Task to carry out — Can you set out each line of the listing below as a JSON list of strings, one string per line, with blank lines skipped and the picture left out?

Collected data entries
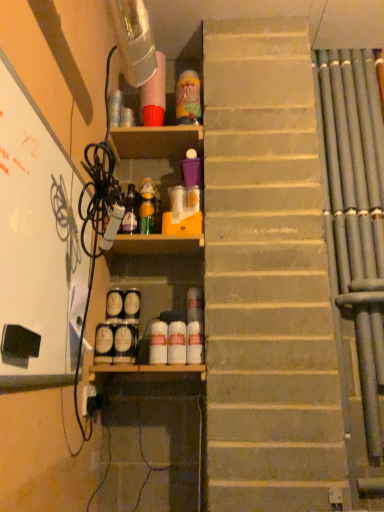
Question: Should I look upward or downward to see white matte bottle at center, which is the third bottle in right-to-left order?

Choices:
 (A) down
 (B) up

Answer: (A)

Question: Can you confirm if matte glass bottle at center, marked as the first bottle in a left-to-right arrangement, is smaller than white matte bottle at center, which appears as the third bottle when viewed from the left?

Choices:
 (A) yes
 (B) no

Answer: (B)

Question: From a real-world perspective, is matte glass bottle at center, the 2th bottle positioned from the top, physically below white matte bottle at center, the 5th bottle positioned from the top?

Choices:
 (A) no
 (B) yes

Answer: (A)

Question: From the image's perspective, is matte glass bottle at center, marked as the first bottle in a left-to-right arrangement, above white matte bottle at center, the 1th bottle from the bottom?

Choices:
 (A) no
 (B) yes

Answer: (B)

Question: Is matte glass bottle at center, the fourth bottle from the bottom, oriented towards white matte bottle at center, which is the third bottle in right-to-left order?

Choices:
 (A) yes
 (B) no

Answer: (B)

Question: Is matte glass bottle at center, acting as the 5th bottle starting from the right, shorter than white matte bottle at center, which is the third bottle in right-to-left order?

Choices:
 (A) no
 (B) yes

Answer: (A)

Question: Considering the relative positions of matte glass bottle at center, marked as the first bottle in a left-to-right arrangement, and white matte bottle at center, which is the third bottle in right-to-left order, in the image provided, is matte glass bottle at center, marked as the first bottle in a left-to-right arrangement, in front of white matte bottle at center, which is the third bottle in right-to-left order,?

Choices:
 (A) no
 (B) yes

Answer: (A)

Question: Is matte glass bottle at center, marked as the first bottle in a left-to-right arrangement, taller than translucent plastic bottle at upper center, marked as the fifth bottle in a left-to-right arrangement?

Choices:
 (A) no
 (B) yes

Answer: (A)

Question: Does matte glass bottle at center, the 2th bottle positioned from the top, have a lesser height compared to translucent plastic bottle at upper center, arranged as the 1th bottle when viewed from the top?

Choices:
 (A) no
 (B) yes

Answer: (B)

Question: From a real-world perspective, is matte glass bottle at center, acting as the 5th bottle starting from the right, beneath translucent plastic bottle at upper center, arranged as the 1th bottle when viewed from the top?

Choices:
 (A) yes
 (B) no

Answer: (A)

Question: Is matte glass bottle at center, acting as the 5th bottle starting from the right, not near translucent plastic bottle at upper center, the 1th bottle when ordered from right to left?

Choices:
 (A) yes
 (B) no

Answer: (B)

Question: From the image's perspective, is matte glass bottle at center, the 2th bottle positioned from the top, below translucent plastic bottle at upper center, arranged as the 1th bottle when viewed from the top?

Choices:
 (A) yes
 (B) no

Answer: (A)

Question: Can you confirm if matte glass bottle at center, the fourth bottle from the bottom, is smaller than translucent plastic bottle at upper center, arranged as the 1th bottle when viewed from the top?

Choices:
 (A) yes
 (B) no

Answer: (A)

Question: Can you confirm if white matte bulletin board at left is positioned to the left of white glossy bottle at center, which is the second bottle from right to left?

Choices:
 (A) no
 (B) yes

Answer: (B)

Solution —
[
  "Question: Should I look upward or downward to see white matte bottle at center, which is the third bottle in right-to-left order?",
  "Choices:",
  " (A) down",
  " (B) up",
  "Answer: (A)",
  "Question: Can you confirm if matte glass bottle at center, marked as the first bottle in a left-to-right arrangement, is smaller than white matte bottle at center, which appears as the third bottle when viewed from the left?",
  "Choices:",
  " (A) yes",
  " (B) no",
  "Answer: (B)",
  "Question: From a real-world perspective, is matte glass bottle at center, the 2th bottle positioned from the top, physically below white matte bottle at center, the 5th bottle positioned from the top?",
  "Choices:",
  " (A) no",
  " (B) yes",
  "Answer: (A)",
  "Question: From the image's perspective, is matte glass bottle at center, marked as the first bottle in a left-to-right arrangement, above white matte bottle at center, the 1th bottle from the bottom?",
  "Choices:",
  " (A) no",
  " (B) yes",
  "Answer: (B)",
  "Question: Is matte glass bottle at center, the fourth bottle from the bottom, oriented towards white matte bottle at center, which is the third bottle in right-to-left order?",
  "Choices:",
  " (A) yes",
  " (B) no",
  "Answer: (B)",
  "Question: Is matte glass bottle at center, acting as the 5th bottle starting from the right, shorter than white matte bottle at center, which is the third bottle in right-to-left order?",
  "Choices:",
  " (A) no",
  " (B) yes",
  "Answer: (A)",
  "Question: Considering the relative positions of matte glass bottle at center, marked as the first bottle in a left-to-right arrangement, and white matte bottle at center, which is the third bottle in right-to-left order, in the image provided, is matte glass bottle at center, marked as the first bottle in a left-to-right arrangement, in front of white matte bottle at center, which is the third bottle in right-to-left order,?",
  "Choices:",
  " (A) no",
  " (B) yes",
  "Answer: (A)",
  "Question: Is matte glass bottle at center, marked as the first bottle in a left-to-right arrangement, taller than translucent plastic bottle at upper center, marked as the fifth bottle in a left-to-right arrangement?",
  "Choices:",
  " (A) no",
  " (B) yes",
  "Answer: (A)",
  "Question: Does matte glass bottle at center, the 2th bottle positioned from the top, have a lesser height compared to translucent plastic bottle at upper center, arranged as the 1th bottle when viewed from the top?",
  "Choices:",
  " (A) no",
  " (B) yes",
  "Answer: (B)",
  "Question: From a real-world perspective, is matte glass bottle at center, acting as the 5th bottle starting from the right, beneath translucent plastic bottle at upper center, arranged as the 1th bottle when viewed from the top?",
  "Choices:",
  " (A) yes",
  " (B) no",
  "Answer: (A)",
  "Question: Is matte glass bottle at center, acting as the 5th bottle starting from the right, not near translucent plastic bottle at upper center, the 1th bottle when ordered from right to left?",
  "Choices:",
  " (A) yes",
  " (B) no",
  "Answer: (B)",
  "Question: From the image's perspective, is matte glass bottle at center, the 2th bottle positioned from the top, below translucent plastic bottle at upper center, arranged as the 1th bottle when viewed from the top?",
  "Choices:",
  " (A) yes",
  " (B) no",
  "Answer: (A)",
  "Question: Can you confirm if matte glass bottle at center, the fourth bottle from the bottom, is smaller than translucent plastic bottle at upper center, arranged as the 1th bottle when viewed from the top?",
  "Choices:",
  " (A) yes",
  " (B) no",
  "Answer: (A)",
  "Question: Can you confirm if white matte bulletin board at left is positioned to the left of white glossy bottle at center, which is the second bottle from right to left?",
  "Choices:",
  " (A) no",
  " (B) yes",
  "Answer: (B)"
]